== SUPPLIED RECORDS

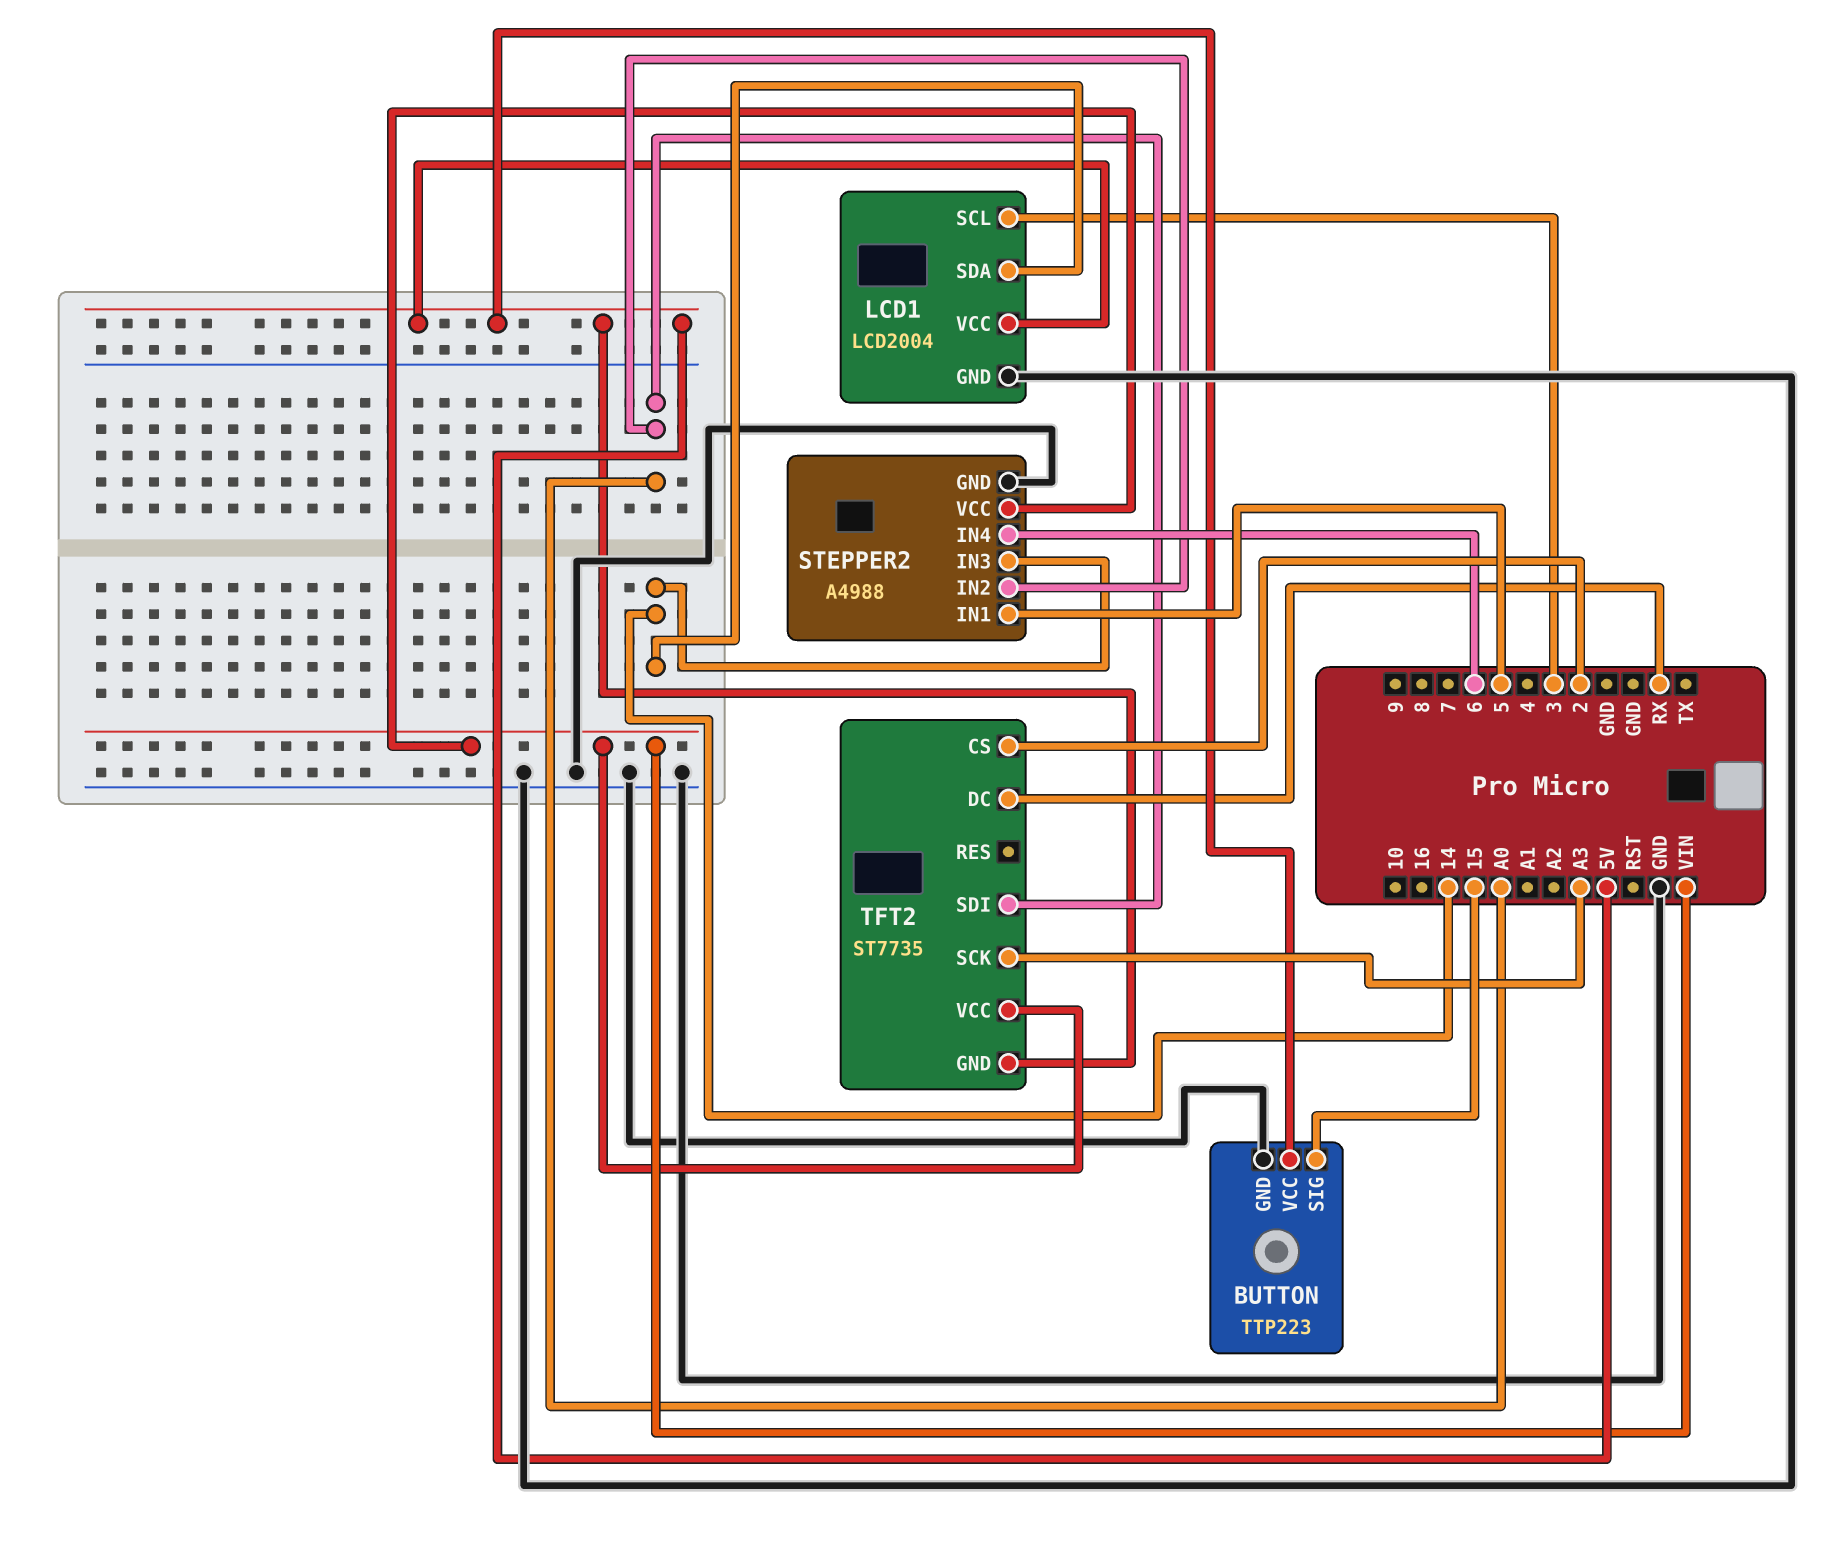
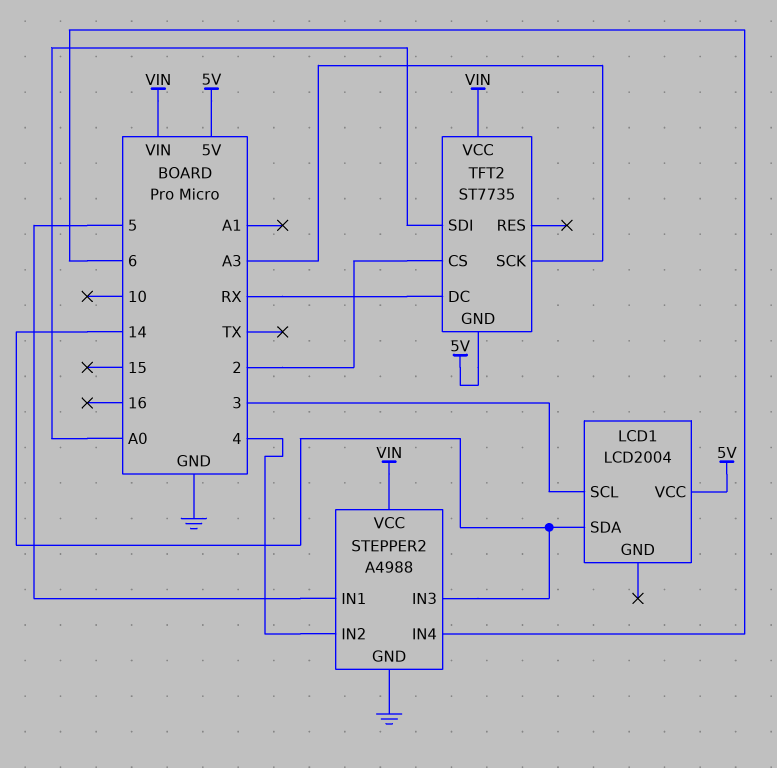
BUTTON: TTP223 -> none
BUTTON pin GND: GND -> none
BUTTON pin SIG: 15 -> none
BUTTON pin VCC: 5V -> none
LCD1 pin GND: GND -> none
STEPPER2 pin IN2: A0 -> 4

====

▶ [TASK DETAILS]: From the line with "BUTTON pin GND: GND -> none" to the final line of the data above, please reproduce every line exactly and add nothing.

▶ [RESPONSE TO THE TASK]:
BUTTON pin GND: GND -> none
BUTTON pin SIG: 15 -> none
BUTTON pin VCC: 5V -> none
LCD1 pin GND: GND -> none
STEPPER2 pin IN2: A0 -> 4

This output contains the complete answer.